Data entries

□ □ □

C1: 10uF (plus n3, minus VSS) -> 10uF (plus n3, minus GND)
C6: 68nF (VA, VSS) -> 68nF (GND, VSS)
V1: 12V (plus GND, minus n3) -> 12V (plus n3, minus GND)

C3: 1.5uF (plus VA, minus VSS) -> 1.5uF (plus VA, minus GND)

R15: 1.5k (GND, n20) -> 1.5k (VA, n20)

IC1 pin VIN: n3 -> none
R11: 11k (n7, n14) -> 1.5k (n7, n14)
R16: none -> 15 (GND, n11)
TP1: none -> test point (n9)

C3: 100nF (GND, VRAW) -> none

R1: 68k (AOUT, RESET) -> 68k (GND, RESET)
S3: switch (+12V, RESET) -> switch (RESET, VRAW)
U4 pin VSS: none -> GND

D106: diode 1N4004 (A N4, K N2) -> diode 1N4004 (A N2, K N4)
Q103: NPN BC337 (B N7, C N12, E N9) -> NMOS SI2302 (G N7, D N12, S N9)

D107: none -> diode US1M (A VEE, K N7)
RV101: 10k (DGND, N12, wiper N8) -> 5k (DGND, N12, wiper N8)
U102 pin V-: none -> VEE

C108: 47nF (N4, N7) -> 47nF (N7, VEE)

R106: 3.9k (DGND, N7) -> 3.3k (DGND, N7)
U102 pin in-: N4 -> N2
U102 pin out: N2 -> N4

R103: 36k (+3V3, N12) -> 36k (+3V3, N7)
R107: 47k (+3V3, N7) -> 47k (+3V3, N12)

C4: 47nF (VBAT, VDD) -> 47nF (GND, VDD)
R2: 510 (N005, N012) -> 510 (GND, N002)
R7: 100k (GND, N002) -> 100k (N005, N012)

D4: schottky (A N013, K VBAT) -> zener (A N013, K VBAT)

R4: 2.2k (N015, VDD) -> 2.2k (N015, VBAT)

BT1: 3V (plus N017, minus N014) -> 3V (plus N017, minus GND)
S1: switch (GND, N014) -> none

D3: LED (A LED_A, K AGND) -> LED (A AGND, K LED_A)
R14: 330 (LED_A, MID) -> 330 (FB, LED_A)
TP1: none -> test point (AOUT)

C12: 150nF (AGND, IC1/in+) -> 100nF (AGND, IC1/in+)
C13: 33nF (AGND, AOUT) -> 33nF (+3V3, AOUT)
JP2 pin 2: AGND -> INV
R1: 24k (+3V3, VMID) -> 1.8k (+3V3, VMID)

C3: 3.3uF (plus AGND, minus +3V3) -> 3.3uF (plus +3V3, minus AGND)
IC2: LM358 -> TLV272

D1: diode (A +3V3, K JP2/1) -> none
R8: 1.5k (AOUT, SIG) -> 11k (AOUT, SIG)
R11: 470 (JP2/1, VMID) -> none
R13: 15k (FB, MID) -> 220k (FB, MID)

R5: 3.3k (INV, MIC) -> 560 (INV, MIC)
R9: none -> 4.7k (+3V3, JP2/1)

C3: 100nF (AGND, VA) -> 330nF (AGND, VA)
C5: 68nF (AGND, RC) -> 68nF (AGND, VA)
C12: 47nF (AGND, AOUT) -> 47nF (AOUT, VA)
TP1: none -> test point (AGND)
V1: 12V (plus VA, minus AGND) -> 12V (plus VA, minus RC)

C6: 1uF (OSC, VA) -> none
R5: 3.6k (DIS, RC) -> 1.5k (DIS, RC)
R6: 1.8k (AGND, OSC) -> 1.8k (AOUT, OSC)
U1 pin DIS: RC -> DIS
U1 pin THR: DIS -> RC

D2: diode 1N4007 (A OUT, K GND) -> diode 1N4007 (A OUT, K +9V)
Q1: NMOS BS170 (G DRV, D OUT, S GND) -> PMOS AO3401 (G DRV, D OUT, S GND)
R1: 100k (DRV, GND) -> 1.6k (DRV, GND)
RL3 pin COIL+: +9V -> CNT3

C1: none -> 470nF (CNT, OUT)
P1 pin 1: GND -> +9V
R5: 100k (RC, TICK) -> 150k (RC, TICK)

□ □ □

** Exercise **
Search the records for the word "VMID". Copy each line where it appears.

** Solution to the problem **
R1: 24k (+3V3, VMID) -> 1.8k (+3V3, VMID)
R11: 470 (JP2/1, VMID) -> none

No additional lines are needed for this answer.